Your instructions. Can you copy out the data exactly? Leave the images out.

Input.
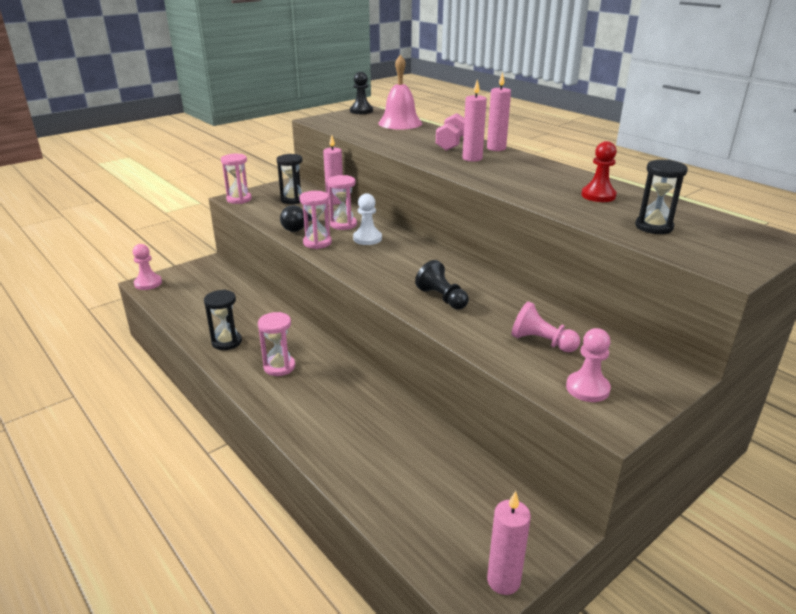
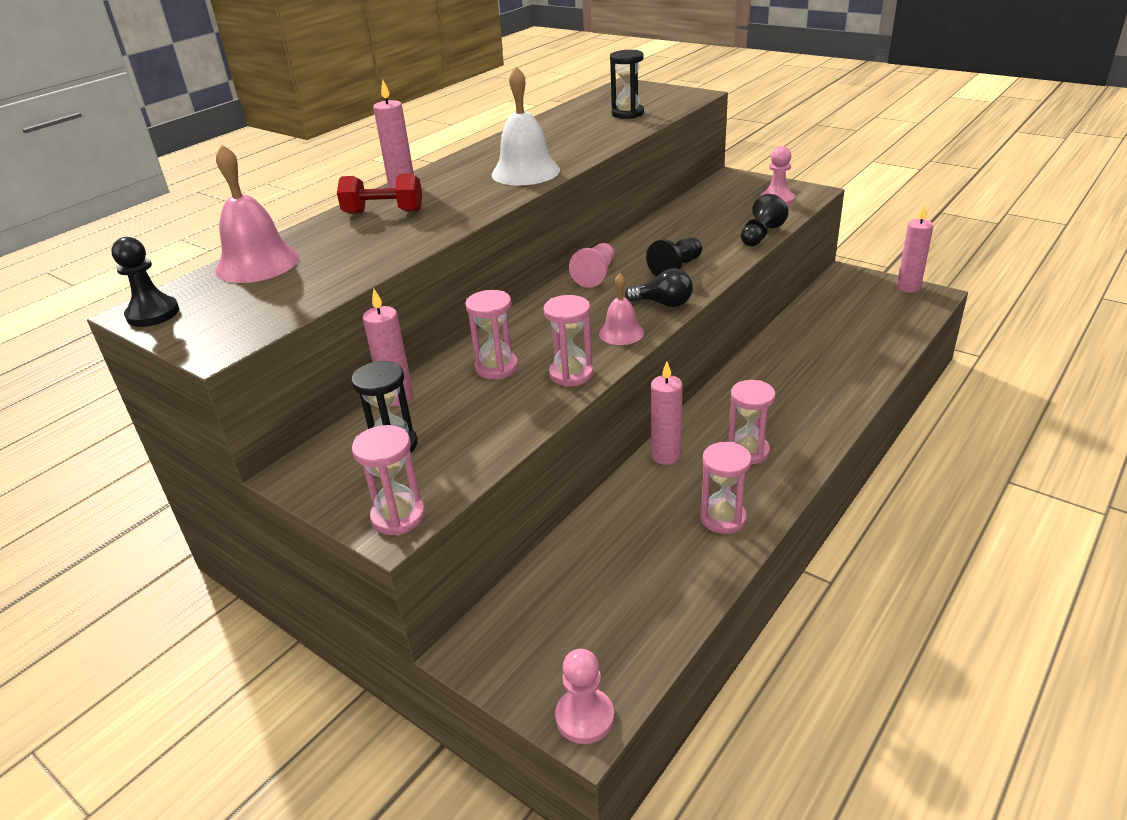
camera: 100 degrees left, 5 degrees up
black hourglass [204,290,242,350] -> pink hourglass [700,442,752,534]
black light bulb [280,205,312,232] -> black light bulb moved to [625,268,693,307]
white pawn [353,193,382,245] -> none
pink dumbbell [436,113,465,151] -> red dumbbell [337,173,422,214]
pink candle [463,80,487,162] -> pink candle moved to [651,361,683,465]
pink pawn [512,301,580,352] -> pink pawn moved to [569,243,614,288]
red pawn [581,141,617,202] -> none
none -> white bell [492,66,560,185]
none -> pink bell [599,273,644,345]
none -> black pawn [741,194,789,246]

Expected answer.
camera: 100 degrees left, 5 degrees up
black hourglass [204,290,242,350] -> pink hourglass [700,442,752,534]
black light bulb [280,205,312,232] -> black light bulb moved to [625,268,693,307]
white pawn [353,193,382,245] -> none
pink dumbbell [436,113,465,151] -> red dumbbell [337,173,422,214]
pink candle [463,80,487,162] -> pink candle moved to [651,361,683,465]
pink pawn [512,301,580,352] -> pink pawn moved to [569,243,614,288]
red pawn [581,141,617,202] -> none
none -> white bell [492,66,560,185]
none -> pink bell [599,273,644,345]
none -> black pawn [741,194,789,246]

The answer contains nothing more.